*WHAT TO WORK ON:* Reproduce nothing beyond the line containing "camera: 65 degrees left, 5 degrees up". From the first line of the data below down to it, copy each line exactly, without the pictures.

*INFORMATION GIVEN:*
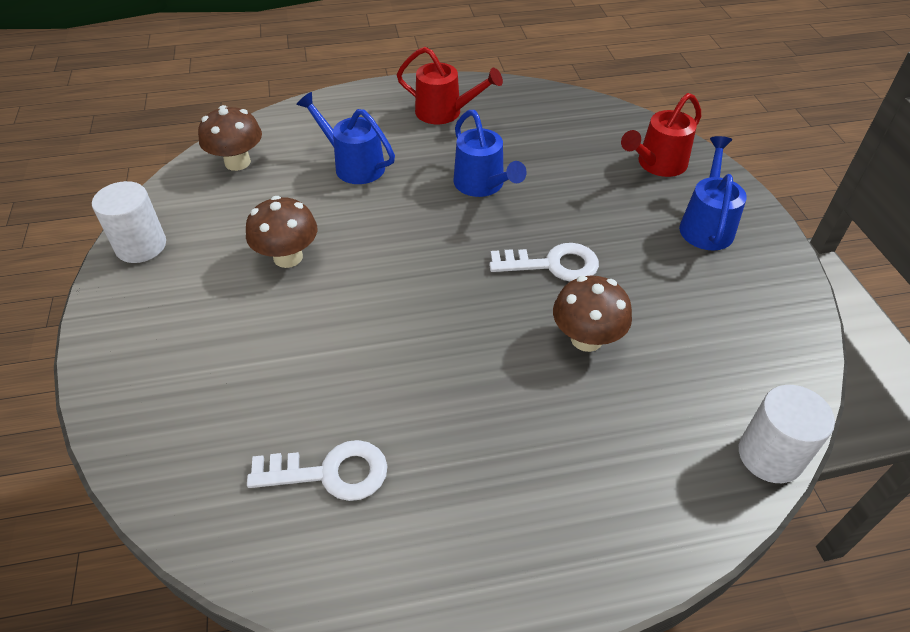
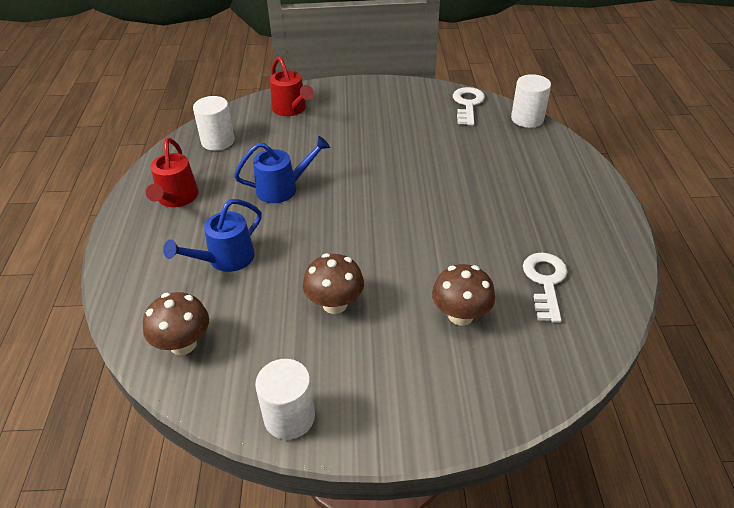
camera: 80 degrees left, 5 degrees down
(445, 112) = (176, 199): red watering can -> red watering can turned 150 degrees clockwise
(552, 264) = (377, 167): white key -> white key (468, 104)
(560, 118) = (218, 141): none -> white cylinder
(586, 339) = (444, 163): brown mushroom -> brown mushroom (460, 315)
(706, 224) = (356, 103): blue watering can -> none

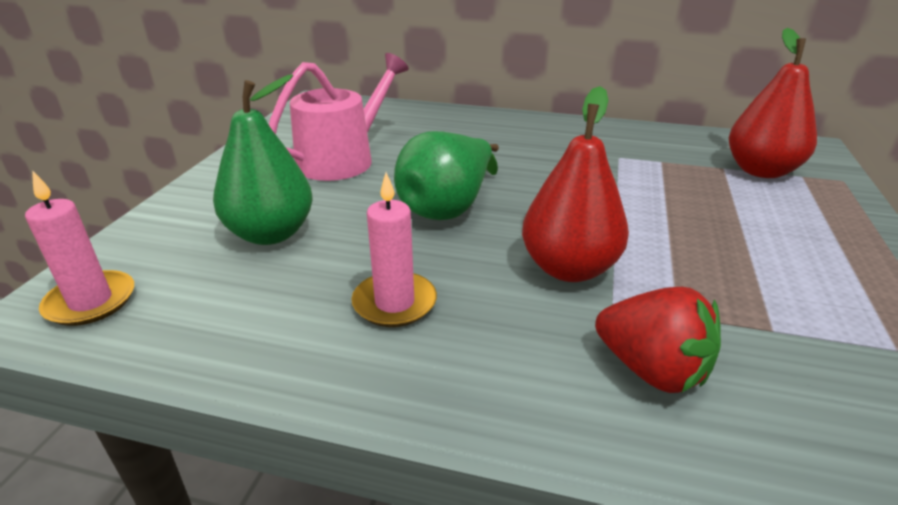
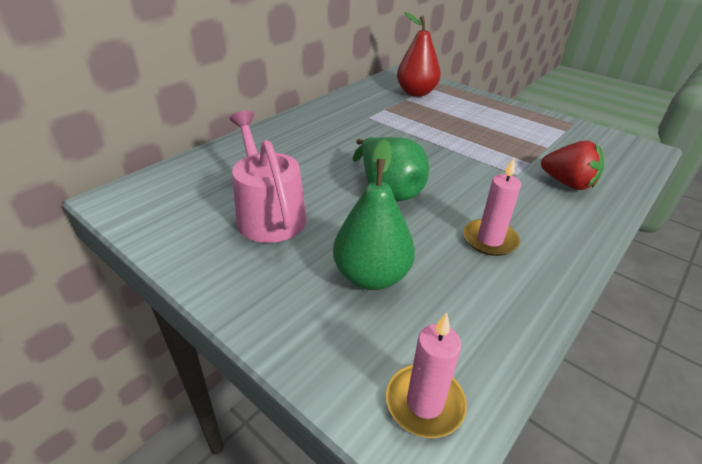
camera: 65 degrees left, 5 degrees up
(569, 268) = (480, 174): red pear -> none
(651, 370) = (567, 183): red strawberry -> red strawberry turned 60 degrees clockwise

*ANSWER FOR THIS EXERCISE:*
camera: 80 degrees left, 5 degrees down
(445, 112) = (176, 199): red watering can -> red watering can turned 150 degrees clockwise
(552, 264) = (377, 167): white key -> white key (468, 104)
(560, 118) = (218, 141): none -> white cylinder
(586, 339) = (444, 163): brown mushroom -> brown mushroom (460, 315)
(706, 224) = (356, 103): blue watering can -> none

camera: 65 degrees left, 5 degrees up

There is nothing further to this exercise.